• _Required work_: Your copy should begin with the line containing "gray line: rotated 30 degrees clockwise", end with the line containing "red star: rotated 24 degrees clockwise", match the listing below exactly, and contain no pictures.

BEGIN Data to examine

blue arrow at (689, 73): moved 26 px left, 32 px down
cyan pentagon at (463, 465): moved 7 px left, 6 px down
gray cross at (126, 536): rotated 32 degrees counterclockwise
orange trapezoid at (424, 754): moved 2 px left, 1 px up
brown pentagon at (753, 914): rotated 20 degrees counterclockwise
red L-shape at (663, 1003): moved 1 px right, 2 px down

END Data to examine
BEGIN Data to examine

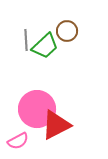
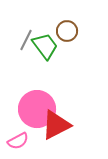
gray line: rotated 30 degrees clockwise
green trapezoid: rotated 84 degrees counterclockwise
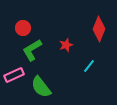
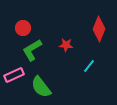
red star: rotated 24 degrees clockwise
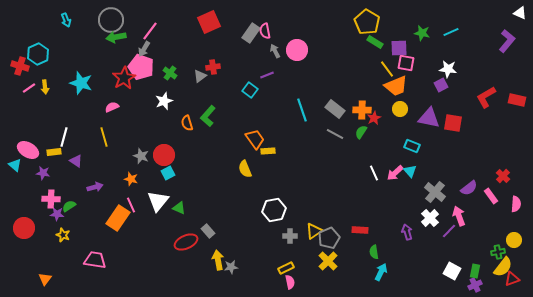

END Data to examine

• _Output_:
gray line: rotated 30 degrees clockwise
green trapezoid: rotated 84 degrees counterclockwise
red star: rotated 24 degrees clockwise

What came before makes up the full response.